When the line containing "grey traffic cone: [381,456,453,532]" appears in the entries below, begin printing there and stop after the line containing "purple traffic cone: none"; print each of those lines exactly and no other line.

▶ **Task input**
::::

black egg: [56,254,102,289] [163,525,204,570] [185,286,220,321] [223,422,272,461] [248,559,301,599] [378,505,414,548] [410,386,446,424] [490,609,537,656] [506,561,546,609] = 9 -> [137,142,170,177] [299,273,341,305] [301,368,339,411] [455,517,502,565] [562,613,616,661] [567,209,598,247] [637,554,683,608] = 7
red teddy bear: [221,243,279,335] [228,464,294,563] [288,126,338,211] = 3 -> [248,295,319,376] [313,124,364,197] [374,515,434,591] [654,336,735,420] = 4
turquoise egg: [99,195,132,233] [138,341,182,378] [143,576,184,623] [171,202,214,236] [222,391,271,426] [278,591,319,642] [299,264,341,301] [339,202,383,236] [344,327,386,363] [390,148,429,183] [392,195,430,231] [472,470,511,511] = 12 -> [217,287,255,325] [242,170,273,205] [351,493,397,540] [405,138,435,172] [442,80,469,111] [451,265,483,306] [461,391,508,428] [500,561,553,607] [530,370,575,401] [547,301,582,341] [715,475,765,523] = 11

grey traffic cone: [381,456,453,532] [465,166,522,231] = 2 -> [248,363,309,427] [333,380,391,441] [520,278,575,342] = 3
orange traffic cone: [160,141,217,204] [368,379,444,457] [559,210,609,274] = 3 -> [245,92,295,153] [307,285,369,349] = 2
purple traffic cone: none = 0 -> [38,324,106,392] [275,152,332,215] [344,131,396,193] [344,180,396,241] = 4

::::

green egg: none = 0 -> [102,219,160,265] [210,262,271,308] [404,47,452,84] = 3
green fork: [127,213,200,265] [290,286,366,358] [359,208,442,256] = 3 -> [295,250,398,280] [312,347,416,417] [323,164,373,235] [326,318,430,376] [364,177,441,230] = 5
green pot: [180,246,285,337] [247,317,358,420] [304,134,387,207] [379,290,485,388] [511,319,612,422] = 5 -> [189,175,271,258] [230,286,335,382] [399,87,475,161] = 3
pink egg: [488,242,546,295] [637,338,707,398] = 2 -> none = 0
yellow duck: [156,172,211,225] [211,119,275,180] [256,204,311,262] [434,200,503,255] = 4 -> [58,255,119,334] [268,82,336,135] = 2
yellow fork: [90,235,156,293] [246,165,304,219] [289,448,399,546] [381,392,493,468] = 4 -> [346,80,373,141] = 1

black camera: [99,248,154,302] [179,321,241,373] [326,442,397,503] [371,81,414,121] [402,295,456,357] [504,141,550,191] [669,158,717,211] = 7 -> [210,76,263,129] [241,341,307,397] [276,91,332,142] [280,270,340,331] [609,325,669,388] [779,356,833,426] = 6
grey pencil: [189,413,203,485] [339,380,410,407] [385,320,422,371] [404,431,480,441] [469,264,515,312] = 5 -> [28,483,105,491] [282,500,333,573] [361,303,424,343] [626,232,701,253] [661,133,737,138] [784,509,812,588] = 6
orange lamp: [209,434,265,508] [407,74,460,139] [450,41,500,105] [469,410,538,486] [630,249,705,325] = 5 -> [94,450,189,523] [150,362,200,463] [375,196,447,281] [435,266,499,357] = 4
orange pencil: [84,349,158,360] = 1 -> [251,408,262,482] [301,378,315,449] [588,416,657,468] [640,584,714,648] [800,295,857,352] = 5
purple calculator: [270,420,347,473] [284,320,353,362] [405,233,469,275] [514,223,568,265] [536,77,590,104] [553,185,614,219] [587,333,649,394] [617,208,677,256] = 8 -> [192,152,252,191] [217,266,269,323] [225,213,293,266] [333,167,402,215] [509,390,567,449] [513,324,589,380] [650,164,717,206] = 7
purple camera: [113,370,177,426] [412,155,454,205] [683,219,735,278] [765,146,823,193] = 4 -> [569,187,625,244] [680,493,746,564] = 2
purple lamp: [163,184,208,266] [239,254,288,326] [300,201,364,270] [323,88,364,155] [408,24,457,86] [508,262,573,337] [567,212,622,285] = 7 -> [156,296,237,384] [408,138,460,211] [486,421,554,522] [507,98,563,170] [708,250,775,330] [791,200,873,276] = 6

::::

▶ **Answer to the problem**
grey traffic cone: [381,456,453,532] [465,166,522,231] = 2 -> [248,363,309,427] [333,380,391,441] [520,278,575,342] = 3
orange traffic cone: [160,141,217,204] [368,379,444,457] [559,210,609,274] = 3 -> [245,92,295,153] [307,285,369,349] = 2
purple traffic cone: none = 0 -> [38,324,106,392] [275,152,332,215] [344,131,396,193] [344,180,396,241] = 4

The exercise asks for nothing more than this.